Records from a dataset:
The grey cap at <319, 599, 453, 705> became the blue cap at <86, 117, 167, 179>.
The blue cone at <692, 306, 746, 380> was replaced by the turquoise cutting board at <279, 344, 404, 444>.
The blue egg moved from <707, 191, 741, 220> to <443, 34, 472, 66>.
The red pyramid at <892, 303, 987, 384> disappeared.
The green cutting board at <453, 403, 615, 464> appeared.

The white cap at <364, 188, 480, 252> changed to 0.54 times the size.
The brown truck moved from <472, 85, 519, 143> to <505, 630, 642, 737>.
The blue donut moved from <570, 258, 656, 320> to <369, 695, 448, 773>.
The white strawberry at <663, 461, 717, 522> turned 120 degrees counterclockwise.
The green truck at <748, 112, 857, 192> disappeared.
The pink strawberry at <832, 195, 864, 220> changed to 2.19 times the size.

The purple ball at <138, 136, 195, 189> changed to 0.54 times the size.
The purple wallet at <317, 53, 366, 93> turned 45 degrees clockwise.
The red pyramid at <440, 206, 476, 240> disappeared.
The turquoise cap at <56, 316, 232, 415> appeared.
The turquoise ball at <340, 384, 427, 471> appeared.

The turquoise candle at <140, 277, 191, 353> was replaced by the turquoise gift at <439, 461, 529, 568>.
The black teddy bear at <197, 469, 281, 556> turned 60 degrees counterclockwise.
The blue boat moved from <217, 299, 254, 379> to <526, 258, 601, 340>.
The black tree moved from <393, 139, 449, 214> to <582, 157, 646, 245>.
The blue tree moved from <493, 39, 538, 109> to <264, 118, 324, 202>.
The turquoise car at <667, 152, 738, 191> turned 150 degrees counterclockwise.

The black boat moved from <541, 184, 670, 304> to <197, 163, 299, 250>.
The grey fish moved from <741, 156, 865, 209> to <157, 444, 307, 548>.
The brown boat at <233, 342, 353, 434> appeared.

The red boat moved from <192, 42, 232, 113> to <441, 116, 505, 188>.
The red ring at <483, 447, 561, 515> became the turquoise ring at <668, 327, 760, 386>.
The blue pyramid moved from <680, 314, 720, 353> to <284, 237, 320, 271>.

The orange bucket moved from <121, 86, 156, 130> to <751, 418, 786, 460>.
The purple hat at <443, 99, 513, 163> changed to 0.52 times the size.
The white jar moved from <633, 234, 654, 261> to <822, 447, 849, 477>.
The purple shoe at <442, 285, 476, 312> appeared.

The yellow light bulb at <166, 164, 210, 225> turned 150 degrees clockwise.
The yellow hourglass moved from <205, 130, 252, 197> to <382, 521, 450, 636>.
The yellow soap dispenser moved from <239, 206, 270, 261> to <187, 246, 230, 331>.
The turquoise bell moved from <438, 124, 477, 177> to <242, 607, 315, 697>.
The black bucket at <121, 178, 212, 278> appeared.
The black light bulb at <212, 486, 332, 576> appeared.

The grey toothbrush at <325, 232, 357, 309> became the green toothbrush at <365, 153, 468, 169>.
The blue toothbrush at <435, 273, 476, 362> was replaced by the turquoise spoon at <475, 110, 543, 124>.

BRIEF |
Transcribe every record exactly, keeping each line as it is.

FINISHED EXERCISE |
The grey cap at <319, 599, 453, 705> became the blue cap at <86, 117, 167, 179>.
The blue cone at <692, 306, 746, 380> was replaced by the turquoise cutting board at <279, 344, 404, 444>.
The blue egg moved from <707, 191, 741, 220> to <443, 34, 472, 66>.
The red pyramid at <892, 303, 987, 384> disappeared.
The green cutting board at <453, 403, 615, 464> appeared.

The white cap at <364, 188, 480, 252> changed to 0.54 times the size.
The brown truck moved from <472, 85, 519, 143> to <505, 630, 642, 737>.
The blue donut moved from <570, 258, 656, 320> to <369, 695, 448, 773>.
The white strawberry at <663, 461, 717, 522> turned 120 degrees counterclockwise.
The green truck at <748, 112, 857, 192> disappeared.
The pink strawberry at <832, 195, 864, 220> changed to 2.19 times the size.

The purple ball at <138, 136, 195, 189> changed to 0.54 times the size.
The purple wallet at <317, 53, 366, 93> turned 45 degrees clockwise.
The red pyramid at <440, 206, 476, 240> disappeared.
The turquoise cap at <56, 316, 232, 415> appeared.
The turquoise ball at <340, 384, 427, 471> appeared.

The turquoise candle at <140, 277, 191, 353> was replaced by the turquoise gift at <439, 461, 529, 568>.
The black teddy bear at <197, 469, 281, 556> turned 60 degrees counterclockwise.
The blue boat moved from <217, 299, 254, 379> to <526, 258, 601, 340>.
The black tree moved from <393, 139, 449, 214> to <582, 157, 646, 245>.
The blue tree moved from <493, 39, 538, 109> to <264, 118, 324, 202>.
The turquoise car at <667, 152, 738, 191> turned 150 degrees counterclockwise.

The black boat moved from <541, 184, 670, 304> to <197, 163, 299, 250>.
The grey fish moved from <741, 156, 865, 209> to <157, 444, 307, 548>.
The brown boat at <233, 342, 353, 434> appeared.

The red boat moved from <192, 42, 232, 113> to <441, 116, 505, 188>.
The red ring at <483, 447, 561, 515> became the turquoise ring at <668, 327, 760, 386>.
The blue pyramid moved from <680, 314, 720, 353> to <284, 237, 320, 271>.

The orange bucket moved from <121, 86, 156, 130> to <751, 418, 786, 460>.
The purple hat at <443, 99, 513, 163> changed to 0.52 times the size.
The white jar moved from <633, 234, 654, 261> to <822, 447, 849, 477>.
The purple shoe at <442, 285, 476, 312> appeared.

The yellow light bulb at <166, 164, 210, 225> turned 150 degrees clockwise.
The yellow hourglass moved from <205, 130, 252, 197> to <382, 521, 450, 636>.
The yellow soap dispenser moved from <239, 206, 270, 261> to <187, 246, 230, 331>.
The turquoise bell moved from <438, 124, 477, 177> to <242, 607, 315, 697>.
The black bucket at <121, 178, 212, 278> appeared.
The black light bulb at <212, 486, 332, 576> appeared.

The grey toothbrush at <325, 232, 357, 309> became the green toothbrush at <365, 153, 468, 169>.
The blue toothbrush at <435, 273, 476, 362> was replaced by the turquoise spoon at <475, 110, 543, 124>.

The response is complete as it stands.